__What the exercise asks__
Please copy the stretch of records from the line containing "What do you see at coordinates (242, 655)" through the line containing "spoons [358, 242]", keeping every line exactly as it appears.

__Listing__
━━━━

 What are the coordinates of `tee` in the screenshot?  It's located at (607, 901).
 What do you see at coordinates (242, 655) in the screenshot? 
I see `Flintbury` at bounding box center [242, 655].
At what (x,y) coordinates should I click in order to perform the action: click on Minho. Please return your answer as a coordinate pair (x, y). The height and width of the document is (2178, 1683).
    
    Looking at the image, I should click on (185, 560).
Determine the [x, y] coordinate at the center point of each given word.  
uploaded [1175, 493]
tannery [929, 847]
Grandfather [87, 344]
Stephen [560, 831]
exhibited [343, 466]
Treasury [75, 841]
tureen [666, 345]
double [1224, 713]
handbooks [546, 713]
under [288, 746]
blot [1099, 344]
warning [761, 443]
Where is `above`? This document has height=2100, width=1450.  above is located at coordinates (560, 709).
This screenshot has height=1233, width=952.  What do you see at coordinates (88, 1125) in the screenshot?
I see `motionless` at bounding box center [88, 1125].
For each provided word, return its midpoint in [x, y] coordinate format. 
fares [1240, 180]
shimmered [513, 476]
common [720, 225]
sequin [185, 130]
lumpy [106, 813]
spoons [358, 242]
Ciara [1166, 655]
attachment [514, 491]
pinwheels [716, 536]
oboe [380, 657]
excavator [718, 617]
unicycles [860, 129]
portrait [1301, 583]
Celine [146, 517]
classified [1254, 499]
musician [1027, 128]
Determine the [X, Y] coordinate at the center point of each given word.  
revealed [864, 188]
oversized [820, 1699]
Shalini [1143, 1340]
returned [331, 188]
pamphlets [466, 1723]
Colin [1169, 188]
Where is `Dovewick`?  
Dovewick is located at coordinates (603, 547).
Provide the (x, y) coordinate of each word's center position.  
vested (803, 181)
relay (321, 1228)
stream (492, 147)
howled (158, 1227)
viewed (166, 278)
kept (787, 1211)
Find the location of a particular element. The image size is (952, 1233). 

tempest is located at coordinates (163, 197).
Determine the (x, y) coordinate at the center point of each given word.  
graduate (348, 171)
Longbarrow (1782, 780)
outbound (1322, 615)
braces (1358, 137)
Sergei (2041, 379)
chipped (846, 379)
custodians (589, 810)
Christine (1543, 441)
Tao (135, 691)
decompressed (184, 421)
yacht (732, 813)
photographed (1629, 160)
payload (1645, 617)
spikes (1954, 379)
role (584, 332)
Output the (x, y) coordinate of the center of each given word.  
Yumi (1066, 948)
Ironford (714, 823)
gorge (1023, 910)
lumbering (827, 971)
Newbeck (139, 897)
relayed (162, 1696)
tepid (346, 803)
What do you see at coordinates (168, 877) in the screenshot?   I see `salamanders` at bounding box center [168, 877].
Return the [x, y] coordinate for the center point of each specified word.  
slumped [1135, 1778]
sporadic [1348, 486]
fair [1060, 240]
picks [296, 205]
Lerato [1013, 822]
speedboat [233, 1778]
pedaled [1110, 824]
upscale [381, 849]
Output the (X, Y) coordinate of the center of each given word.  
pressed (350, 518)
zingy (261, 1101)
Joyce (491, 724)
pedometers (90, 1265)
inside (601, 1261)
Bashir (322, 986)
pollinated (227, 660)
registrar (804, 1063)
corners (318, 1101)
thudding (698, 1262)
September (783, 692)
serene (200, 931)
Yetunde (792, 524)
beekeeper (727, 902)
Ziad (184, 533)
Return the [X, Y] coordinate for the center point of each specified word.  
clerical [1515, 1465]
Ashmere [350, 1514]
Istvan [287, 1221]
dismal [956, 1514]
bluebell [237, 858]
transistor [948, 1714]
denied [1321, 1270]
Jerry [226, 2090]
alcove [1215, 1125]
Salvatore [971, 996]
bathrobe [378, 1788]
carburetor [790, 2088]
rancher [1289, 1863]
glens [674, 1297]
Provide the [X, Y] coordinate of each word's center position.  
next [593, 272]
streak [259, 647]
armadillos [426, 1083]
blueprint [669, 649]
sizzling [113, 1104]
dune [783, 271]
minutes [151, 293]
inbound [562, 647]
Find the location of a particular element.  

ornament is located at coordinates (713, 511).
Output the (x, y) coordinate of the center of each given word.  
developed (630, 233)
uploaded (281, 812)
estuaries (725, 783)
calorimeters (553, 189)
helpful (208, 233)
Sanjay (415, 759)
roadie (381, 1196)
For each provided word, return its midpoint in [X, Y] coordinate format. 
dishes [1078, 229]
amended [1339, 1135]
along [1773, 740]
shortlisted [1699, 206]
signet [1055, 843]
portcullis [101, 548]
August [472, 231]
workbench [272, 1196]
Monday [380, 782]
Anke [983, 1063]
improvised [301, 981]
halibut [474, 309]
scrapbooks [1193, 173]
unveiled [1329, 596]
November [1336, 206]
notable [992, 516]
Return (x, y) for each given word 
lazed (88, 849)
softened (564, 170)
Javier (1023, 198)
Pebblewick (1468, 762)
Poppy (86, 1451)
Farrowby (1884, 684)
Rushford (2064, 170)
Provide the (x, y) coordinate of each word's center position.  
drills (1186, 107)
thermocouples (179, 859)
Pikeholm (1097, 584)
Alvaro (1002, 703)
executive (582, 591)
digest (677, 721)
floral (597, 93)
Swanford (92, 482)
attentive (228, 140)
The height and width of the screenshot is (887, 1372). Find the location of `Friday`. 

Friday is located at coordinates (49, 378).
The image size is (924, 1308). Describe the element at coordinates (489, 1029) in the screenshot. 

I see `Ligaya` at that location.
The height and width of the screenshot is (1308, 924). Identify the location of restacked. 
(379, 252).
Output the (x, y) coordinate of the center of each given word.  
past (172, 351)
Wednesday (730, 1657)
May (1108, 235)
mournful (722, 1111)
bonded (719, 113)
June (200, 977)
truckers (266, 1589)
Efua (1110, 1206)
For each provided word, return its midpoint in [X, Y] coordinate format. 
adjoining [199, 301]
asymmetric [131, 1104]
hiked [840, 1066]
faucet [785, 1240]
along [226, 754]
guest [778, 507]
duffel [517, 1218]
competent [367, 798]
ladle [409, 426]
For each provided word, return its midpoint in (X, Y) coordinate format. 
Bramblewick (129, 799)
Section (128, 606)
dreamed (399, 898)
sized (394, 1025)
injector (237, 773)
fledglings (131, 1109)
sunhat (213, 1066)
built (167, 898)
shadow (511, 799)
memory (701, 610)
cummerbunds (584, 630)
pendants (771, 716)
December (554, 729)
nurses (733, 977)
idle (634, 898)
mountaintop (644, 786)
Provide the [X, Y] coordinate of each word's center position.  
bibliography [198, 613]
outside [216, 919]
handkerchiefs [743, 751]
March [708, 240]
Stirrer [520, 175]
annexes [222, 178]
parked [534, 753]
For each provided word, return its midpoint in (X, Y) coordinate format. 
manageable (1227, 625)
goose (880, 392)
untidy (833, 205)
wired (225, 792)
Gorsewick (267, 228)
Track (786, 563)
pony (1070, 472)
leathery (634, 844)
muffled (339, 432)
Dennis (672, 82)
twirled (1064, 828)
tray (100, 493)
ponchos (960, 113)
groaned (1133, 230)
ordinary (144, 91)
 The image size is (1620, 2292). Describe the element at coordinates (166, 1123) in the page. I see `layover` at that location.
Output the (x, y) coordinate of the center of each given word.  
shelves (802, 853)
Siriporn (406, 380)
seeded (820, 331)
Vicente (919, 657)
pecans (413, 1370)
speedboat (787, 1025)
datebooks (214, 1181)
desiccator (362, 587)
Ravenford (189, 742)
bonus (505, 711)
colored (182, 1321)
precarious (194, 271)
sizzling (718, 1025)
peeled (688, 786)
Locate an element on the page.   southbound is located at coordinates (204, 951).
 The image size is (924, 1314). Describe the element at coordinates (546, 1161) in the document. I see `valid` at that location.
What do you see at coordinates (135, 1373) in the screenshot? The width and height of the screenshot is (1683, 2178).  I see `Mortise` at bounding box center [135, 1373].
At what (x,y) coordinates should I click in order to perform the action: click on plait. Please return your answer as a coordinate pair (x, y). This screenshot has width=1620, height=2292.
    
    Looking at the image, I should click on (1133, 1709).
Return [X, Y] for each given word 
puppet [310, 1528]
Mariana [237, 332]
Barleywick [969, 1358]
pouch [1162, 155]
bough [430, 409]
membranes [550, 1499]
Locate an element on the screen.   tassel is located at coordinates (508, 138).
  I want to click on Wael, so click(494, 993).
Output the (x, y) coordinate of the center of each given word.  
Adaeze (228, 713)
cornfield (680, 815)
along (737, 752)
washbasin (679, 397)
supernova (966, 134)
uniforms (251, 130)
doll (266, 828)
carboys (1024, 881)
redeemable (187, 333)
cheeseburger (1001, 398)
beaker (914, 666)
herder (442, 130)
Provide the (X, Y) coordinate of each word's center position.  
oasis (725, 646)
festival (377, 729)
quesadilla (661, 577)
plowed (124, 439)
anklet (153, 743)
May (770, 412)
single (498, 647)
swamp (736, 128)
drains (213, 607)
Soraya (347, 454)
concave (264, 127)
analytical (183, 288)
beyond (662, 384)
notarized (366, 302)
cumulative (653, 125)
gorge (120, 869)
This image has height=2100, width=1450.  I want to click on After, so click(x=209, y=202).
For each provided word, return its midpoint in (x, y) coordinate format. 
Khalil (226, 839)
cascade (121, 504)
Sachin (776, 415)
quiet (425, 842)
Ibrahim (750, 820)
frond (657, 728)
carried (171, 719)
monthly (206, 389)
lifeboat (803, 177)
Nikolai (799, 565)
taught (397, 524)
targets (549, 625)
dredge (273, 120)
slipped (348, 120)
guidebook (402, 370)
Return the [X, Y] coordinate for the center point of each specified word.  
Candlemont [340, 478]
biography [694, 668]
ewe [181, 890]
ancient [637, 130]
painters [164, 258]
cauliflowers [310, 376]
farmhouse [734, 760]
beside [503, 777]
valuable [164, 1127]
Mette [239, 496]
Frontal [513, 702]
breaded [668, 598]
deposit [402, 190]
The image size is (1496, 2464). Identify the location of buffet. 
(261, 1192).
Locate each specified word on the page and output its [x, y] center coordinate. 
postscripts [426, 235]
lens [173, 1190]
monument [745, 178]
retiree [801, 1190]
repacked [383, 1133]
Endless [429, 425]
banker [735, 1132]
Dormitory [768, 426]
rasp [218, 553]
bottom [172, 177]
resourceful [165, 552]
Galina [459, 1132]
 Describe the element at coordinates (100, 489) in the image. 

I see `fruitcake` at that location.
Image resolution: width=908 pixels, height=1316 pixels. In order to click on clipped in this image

━━━━

__Solution to the problem__
 What do you see at coordinates (242, 655) in the screenshot? 
I see `Flintbury` at bounding box center [242, 655].
At what (x,y) coordinates should I click in order to perform the action: click on Minho. Please return your answer as a coordinate pair (x, y). The height and width of the document is (2178, 1683).
    
    Looking at the image, I should click on (185, 560).
Determine the [x, y] coordinate at the center point of each given word.  
uploaded [1175, 493]
tannery [929, 847]
Grandfather [87, 344]
Stephen [560, 831]
exhibited [343, 466]
Treasury [75, 841]
tureen [666, 345]
double [1224, 713]
handbooks [546, 713]
under [288, 746]
blot [1099, 344]
warning [761, 443]
Where is `above`? This document has height=2100, width=1450.  above is located at coordinates (560, 709).
This screenshot has height=1233, width=952.  What do you see at coordinates (88, 1125) in the screenshot?
I see `motionless` at bounding box center [88, 1125].
For each provided word, return its midpoint in [x, y] coordinate format. 
fares [1240, 180]
shimmered [513, 476]
common [720, 225]
sequin [185, 130]
lumpy [106, 813]
spoons [358, 242]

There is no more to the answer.